_PROBLEM TO WORK ON_.
The records are to be repeated exactly, and any images in them are to be dropped.

[Scene images with change listings]
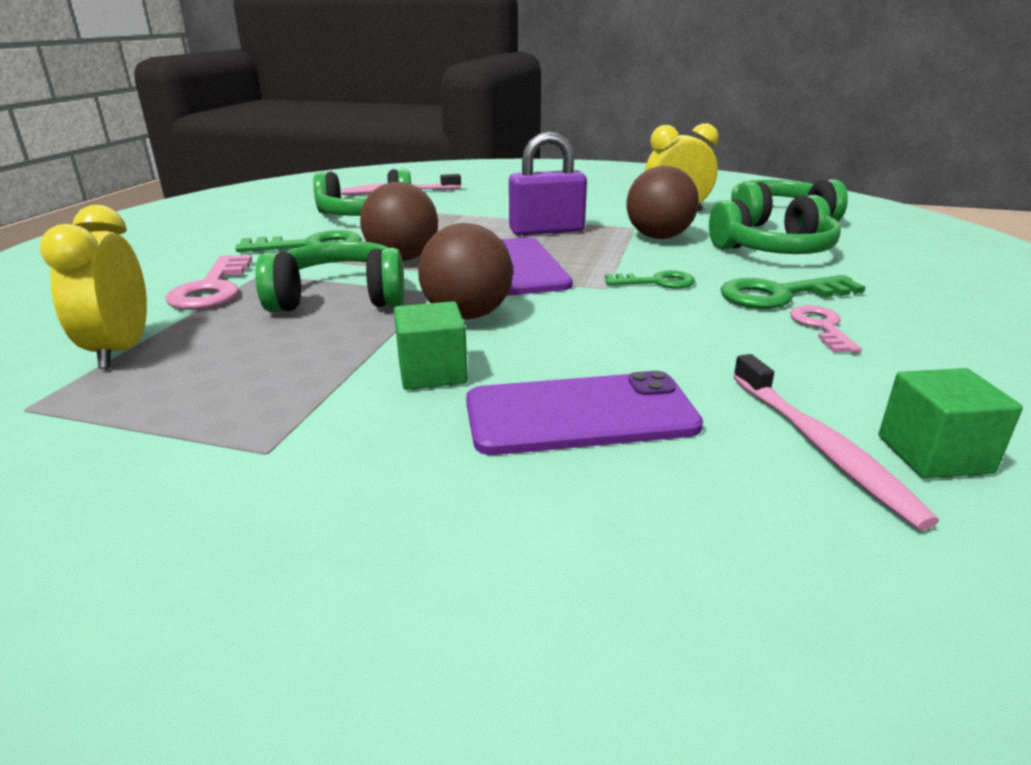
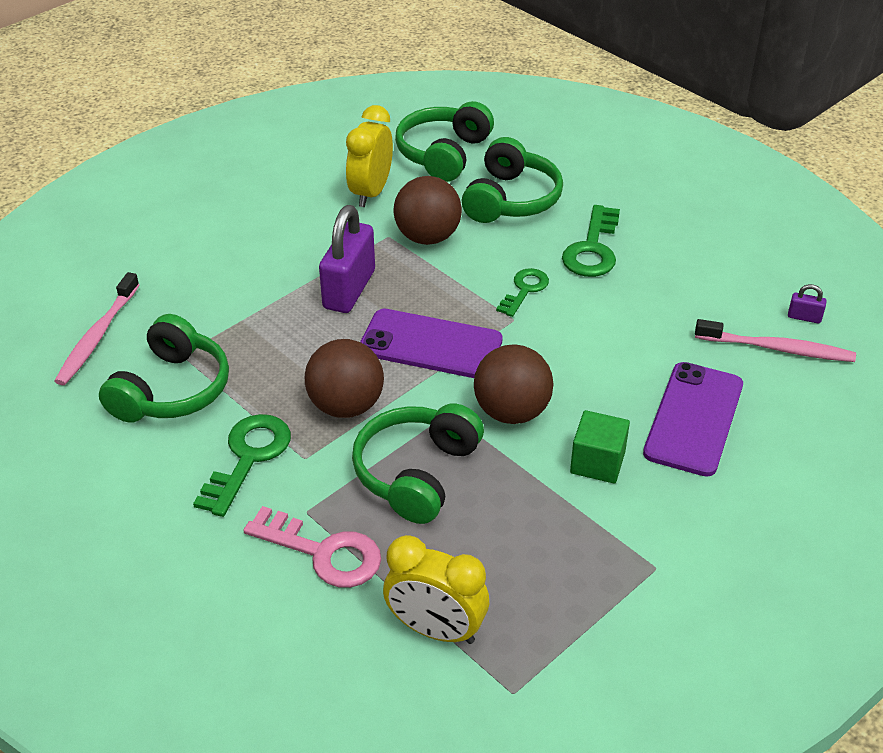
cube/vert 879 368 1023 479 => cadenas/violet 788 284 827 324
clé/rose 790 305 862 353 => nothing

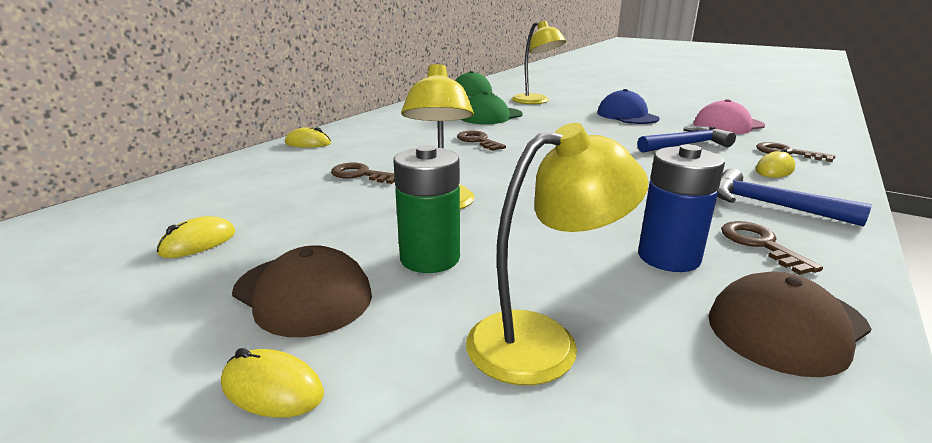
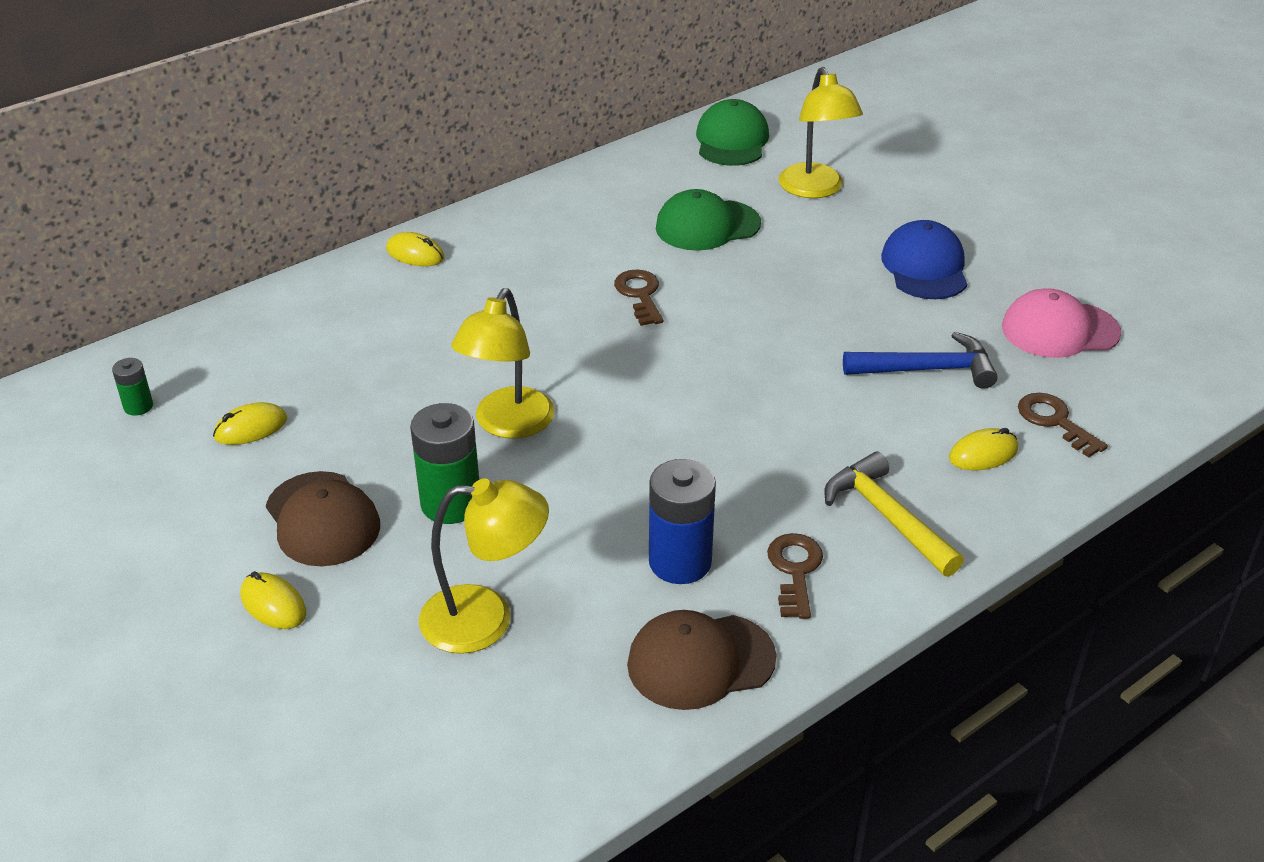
nothing => pile/vert 112 358 153 415
marteau/bleu 717 168 872 227 => marteau/jaune 824 451 964 577
clé/marron 331 163 395 184 => nothing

_EXERCISE SOLUTION_.
cube/vert 879 368 1023 479 => cadenas/violet 788 284 827 324
clé/rose 790 305 862 353 => nothing

nothing => pile/vert 112 358 153 415
marteau/bleu 717 168 872 227 => marteau/jaune 824 451 964 577
clé/marron 331 163 395 184 => nothing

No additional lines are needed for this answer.